**Work item:** Look through the data below and return each line where "turned" appears.

Object correspondence data:
++++
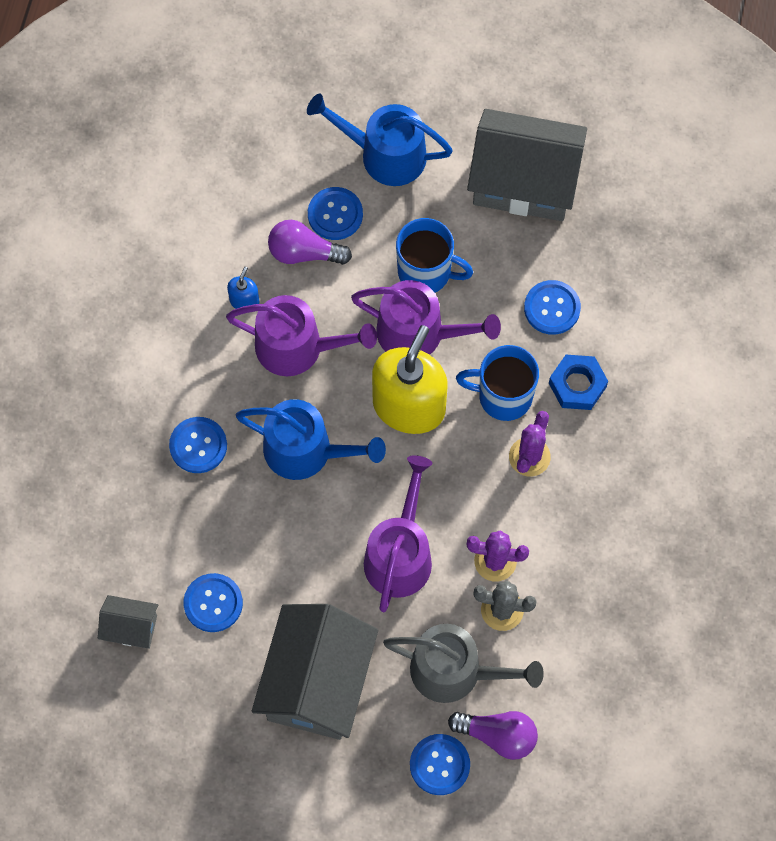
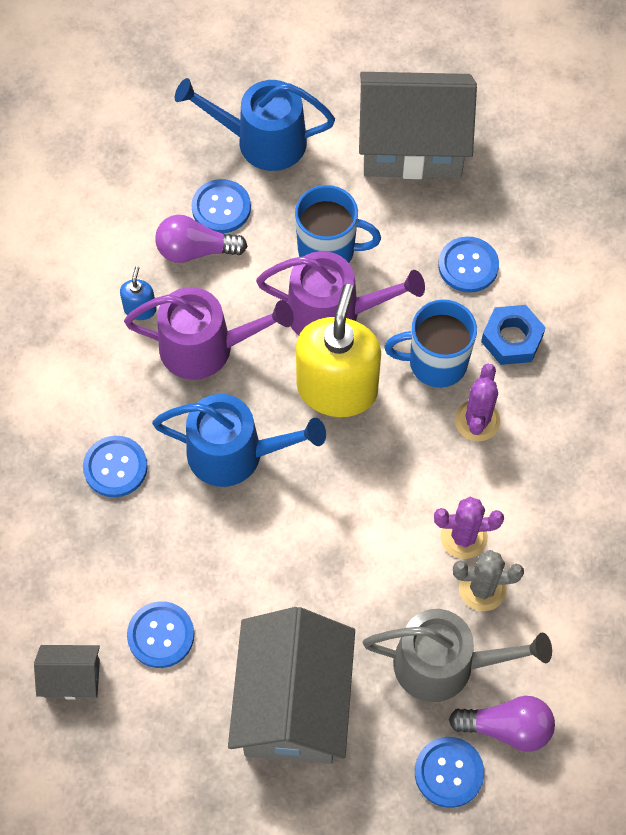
camera: 10 degrees left, 5 degrees down
(400, 554) = (358, 547): purple watering can -> none

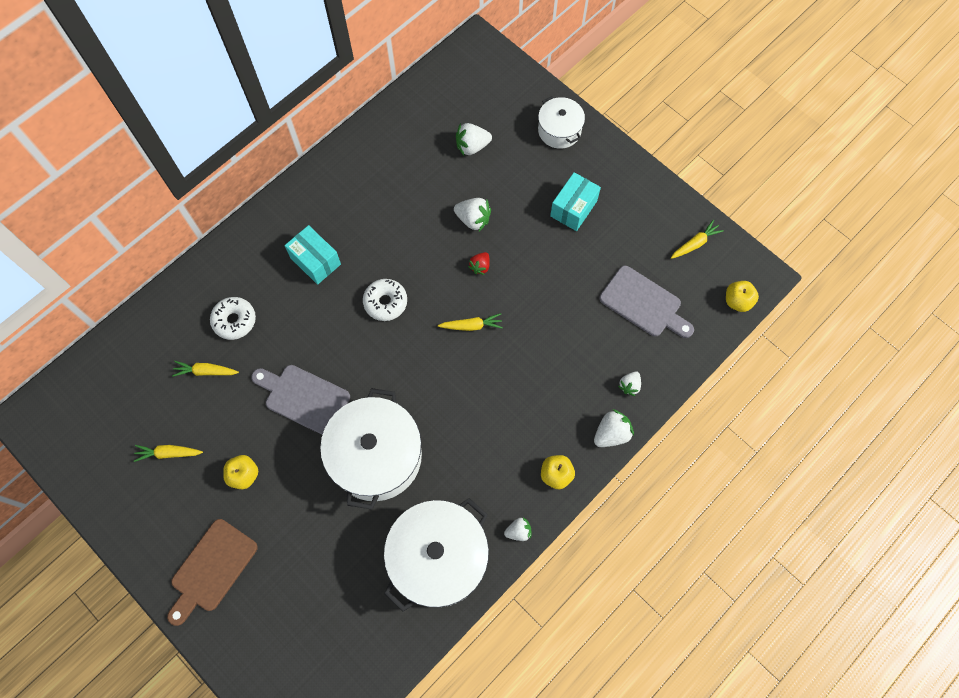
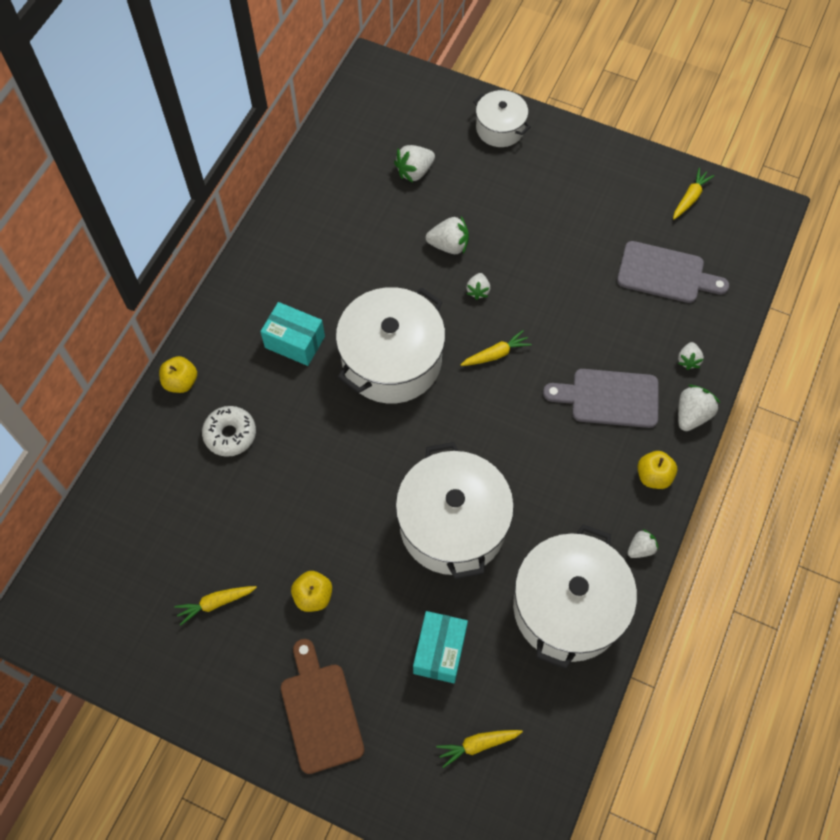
camera: 20 degrees left, 5 degrees down
(205, 371) = (220, 500): yellow carrot -> yellow carrot (477, 745)
(211, 569) = (320, 711): brown cutting board -> brown cutting board turned 150 degrees clockwise
(303, 398) = (345, 490): grey cutting board -> grey cutting board (609, 398)
(385, 302) = (392, 360): white donut -> white pot
(480, 266) = (478, 291): red strawberry -> white strawberry
(573, 208) = (550, 201): turquoise box -> turquoise box (440, 651)
(737, 301) = (758, 241): yellow apple -> yellow apple (181, 382)

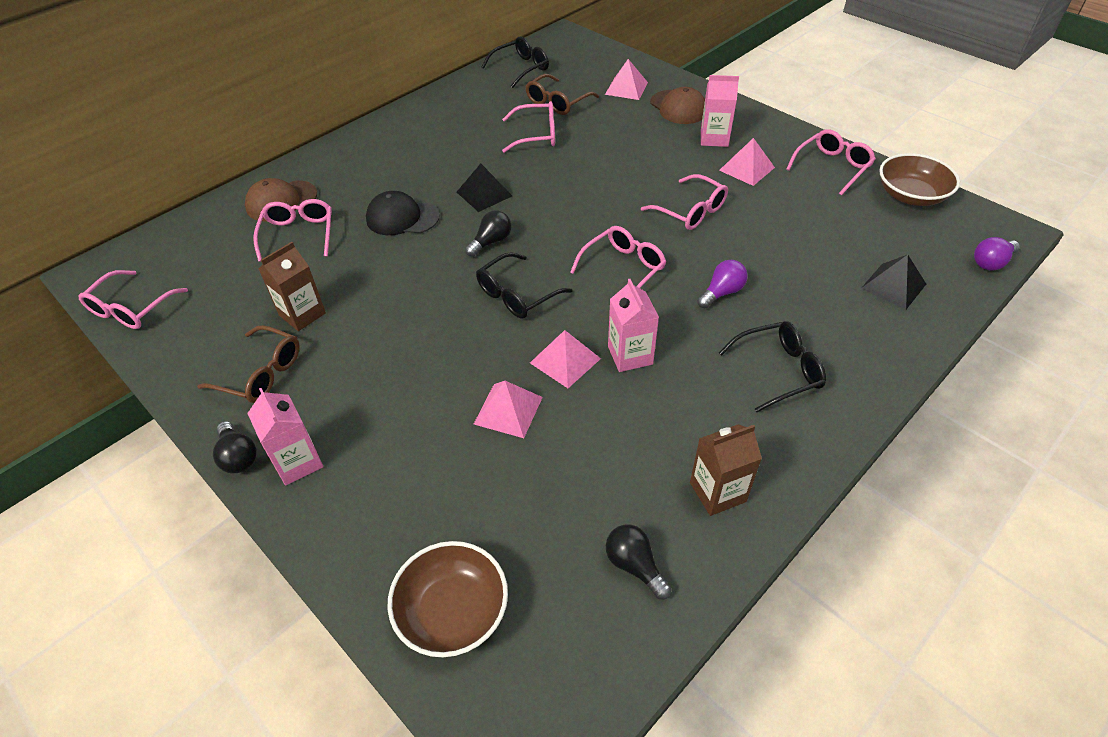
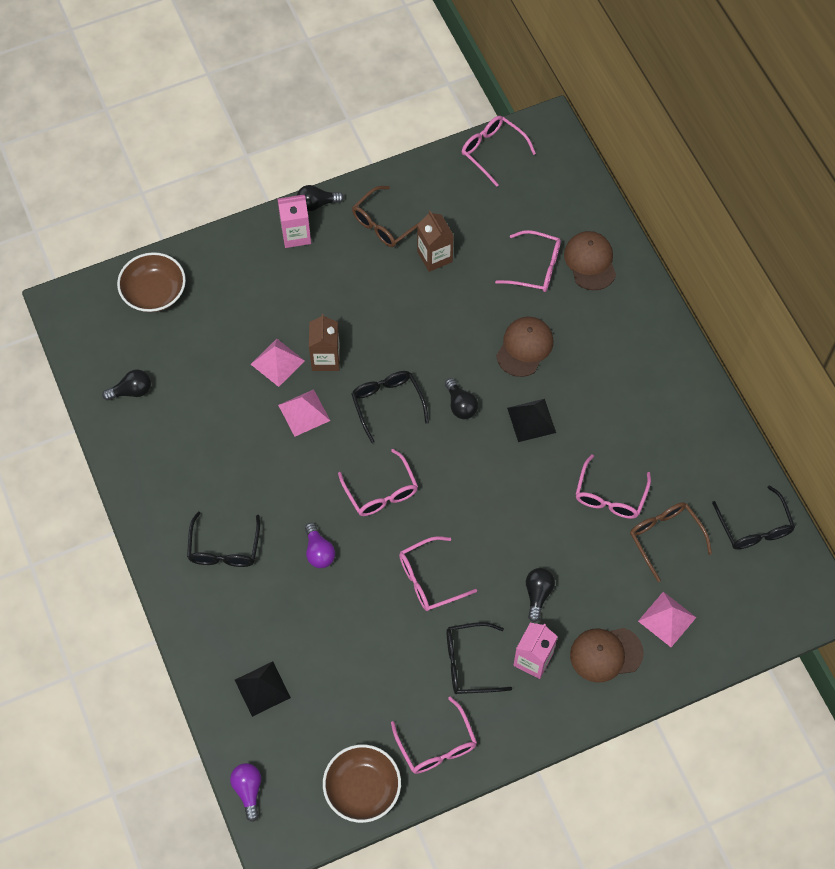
camera: 110 degrees right, 15 degrees up
(402, 218) = (524, 347): black cap -> brown cap
(630, 355) = (287, 457): pink carton -> none
(655, 149) = (538, 594): none -> black light bulb
(717, 492) = (153, 458): brown carton -> brown carton (325, 359)
(747, 168) = (470, 663): pink pyramid -> black glasses

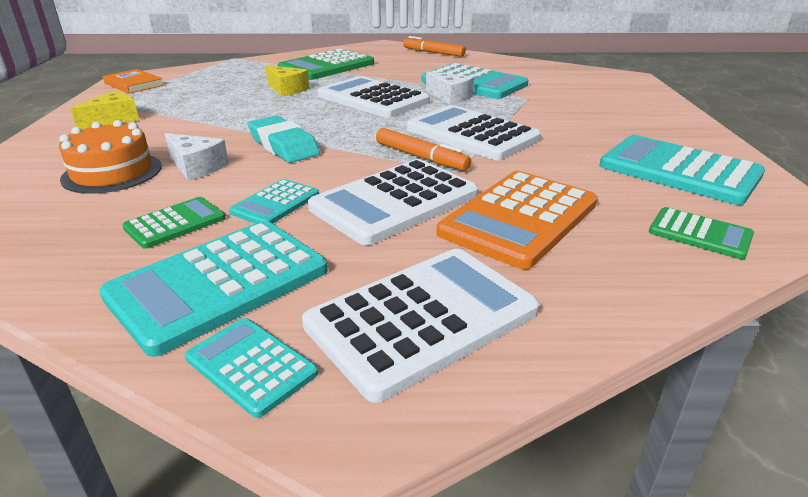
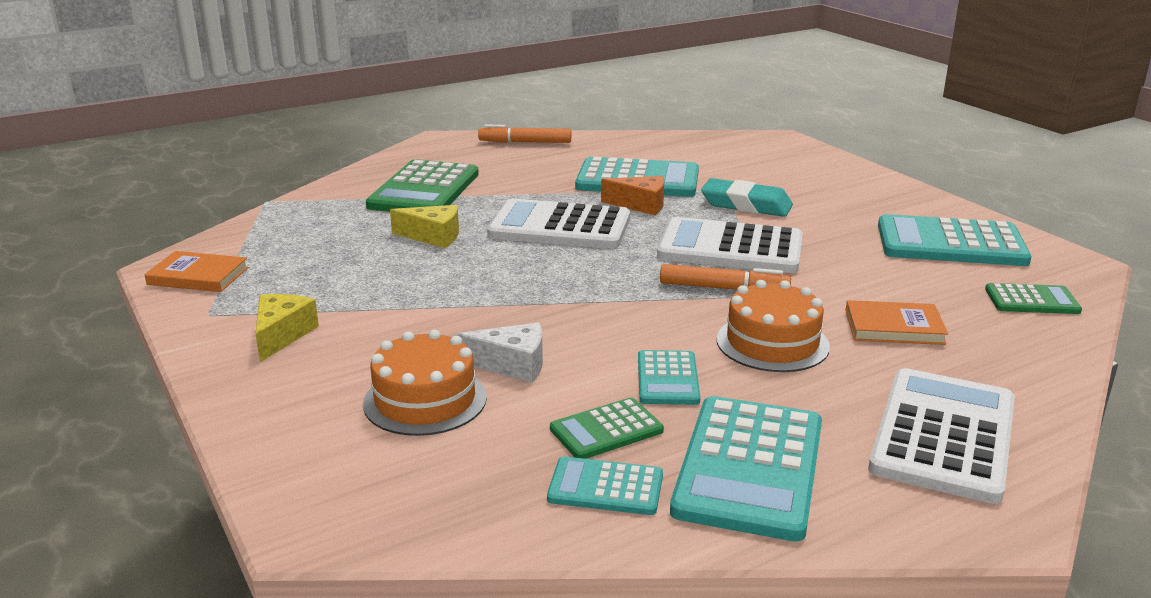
camera: 30 degrees left, 5 degrees down
(175, 223) = (606, 430): green calculator -> green calculator turned 135 degrees counterclockwise
(251, 366) = (883, 515): turquoise calculator -> turquoise calculator (605, 487)
(283, 146) = (563, 313): turquoise eraser -> turquoise eraser (746, 205)
(395, 202) = (772, 343): white calculator -> orange cake
(450, 97) = (641, 205): white cheese -> orange cheese
(519, 218) = (894, 327): orange calculator -> orange book

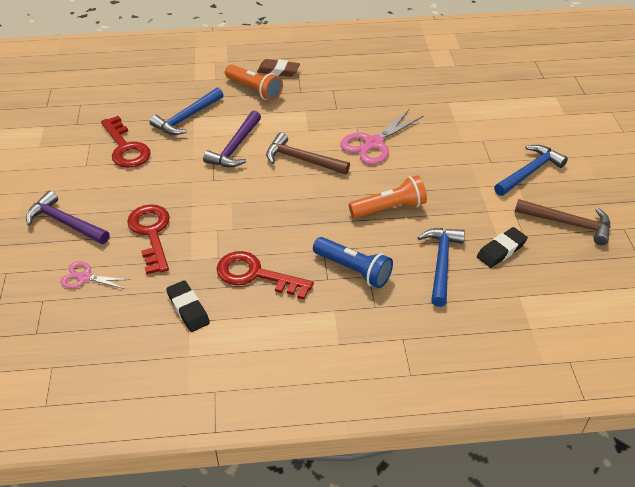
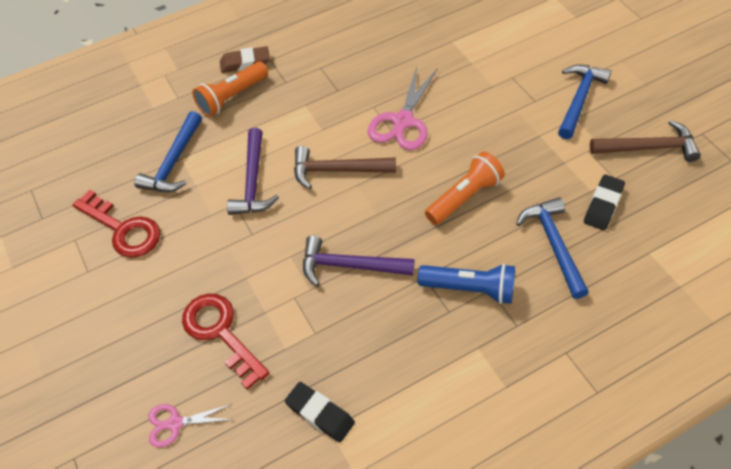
camera: 20 degrees left, 10 degrees up
(65, 223) = (108, 360): purple hammer -> purple hammer (350, 266)
(254, 90) = (232, 97): orange flashlight -> orange flashlight turned 120 degrees clockwise
(255, 275) = (370, 339): red key -> none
++++
**Result for this task:**
(211, 569) = (320, 711): brown cutting board -> brown cutting board turned 150 degrees clockwise
(175, 223) = (606, 430): green calculator -> green calculator turned 135 degrees counterclockwise
(254, 90) = (232, 97): orange flashlight -> orange flashlight turned 120 degrees clockwise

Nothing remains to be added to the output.